- **YOUR ASSIGNMENT**
All of the entries must appear again exactly as written.

——————————

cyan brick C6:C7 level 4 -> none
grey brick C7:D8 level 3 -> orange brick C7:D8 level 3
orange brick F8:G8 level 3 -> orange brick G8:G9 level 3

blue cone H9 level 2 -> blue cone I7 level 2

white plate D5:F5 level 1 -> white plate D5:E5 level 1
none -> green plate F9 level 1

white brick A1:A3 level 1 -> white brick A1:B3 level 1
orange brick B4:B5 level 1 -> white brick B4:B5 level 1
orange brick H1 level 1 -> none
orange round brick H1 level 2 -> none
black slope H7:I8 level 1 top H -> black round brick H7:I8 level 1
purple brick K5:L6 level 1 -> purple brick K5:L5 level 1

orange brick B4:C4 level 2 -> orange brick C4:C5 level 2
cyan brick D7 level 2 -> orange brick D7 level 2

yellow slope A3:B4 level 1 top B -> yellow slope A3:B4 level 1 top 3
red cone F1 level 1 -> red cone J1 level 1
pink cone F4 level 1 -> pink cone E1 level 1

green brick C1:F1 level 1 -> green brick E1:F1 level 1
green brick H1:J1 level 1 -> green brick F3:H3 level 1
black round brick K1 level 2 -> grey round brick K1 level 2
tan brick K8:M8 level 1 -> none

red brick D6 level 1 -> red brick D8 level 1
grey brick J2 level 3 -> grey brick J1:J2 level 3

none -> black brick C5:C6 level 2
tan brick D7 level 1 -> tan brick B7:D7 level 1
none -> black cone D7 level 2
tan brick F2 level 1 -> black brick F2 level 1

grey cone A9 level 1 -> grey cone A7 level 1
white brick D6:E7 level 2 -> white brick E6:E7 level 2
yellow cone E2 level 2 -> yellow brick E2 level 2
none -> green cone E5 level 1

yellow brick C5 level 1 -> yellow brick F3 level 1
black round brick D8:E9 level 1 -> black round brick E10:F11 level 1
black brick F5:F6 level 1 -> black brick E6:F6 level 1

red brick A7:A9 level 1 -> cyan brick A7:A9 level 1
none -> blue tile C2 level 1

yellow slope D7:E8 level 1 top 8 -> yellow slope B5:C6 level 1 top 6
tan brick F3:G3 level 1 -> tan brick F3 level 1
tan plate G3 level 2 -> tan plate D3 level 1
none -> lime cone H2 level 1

——————————

- **RESULT**
cyan brick C6:C7 level 4 -> none
grey brick C7:D8 level 3 -> orange brick C7:D8 level 3
orange brick F8:G8 level 3 -> orange brick G8:G9 level 3

blue cone H9 level 2 -> blue cone I7 level 2

white plate D5:F5 level 1 -> white plate D5:E5 level 1
none -> green plate F9 level 1

white brick A1:A3 level 1 -> white brick A1:B3 level 1
orange brick B4:B5 level 1 -> white brick B4:B5 level 1
orange brick H1 level 1 -> none
orange round brick H1 level 2 -> none
black slope H7:I8 level 1 top H -> black round brick H7:I8 level 1
purple brick K5:L6 level 1 -> purple brick K5:L5 level 1

orange brick B4:C4 level 2 -> orange brick C4:C5 level 2
cyan brick D7 level 2 -> orange brick D7 level 2

yellow slope A3:B4 level 1 top B -> yellow slope A3:B4 level 1 top 3
red cone F1 level 1 -> red cone J1 level 1
pink cone F4 level 1 -> pink cone E1 level 1

green brick C1:F1 level 1 -> green brick E1:F1 level 1
green brick H1:J1 level 1 -> green brick F3:H3 level 1
black round brick K1 level 2 -> grey round brick K1 level 2
tan brick K8:M8 level 1 -> none

red brick D6 level 1 -> red brick D8 level 1
grey brick J2 level 3 -> grey brick J1:J2 level 3

none -> black brick C5:C6 level 2
tan brick D7 level 1 -> tan brick B7:D7 level 1
none -> black cone D7 level 2
tan brick F2 level 1 -> black brick F2 level 1

grey cone A9 level 1 -> grey cone A7 level 1
white brick D6:E7 level 2 -> white brick E6:E7 level 2
yellow cone E2 level 2 -> yellow brick E2 level 2
none -> green cone E5 level 1

yellow brick C5 level 1 -> yellow brick F3 level 1
black round brick D8:E9 level 1 -> black round brick E10:F11 level 1
black brick F5:F6 level 1 -> black brick E6:F6 level 1

red brick A7:A9 level 1 -> cyan brick A7:A9 level 1
none -> blue tile C2 level 1

yellow slope D7:E8 level 1 top 8 -> yellow slope B5:C6 level 1 top 6
tan brick F3:G3 level 1 -> tan brick F3 level 1
tan plate G3 level 2 -> tan plate D3 level 1
none -> lime cone H2 level 1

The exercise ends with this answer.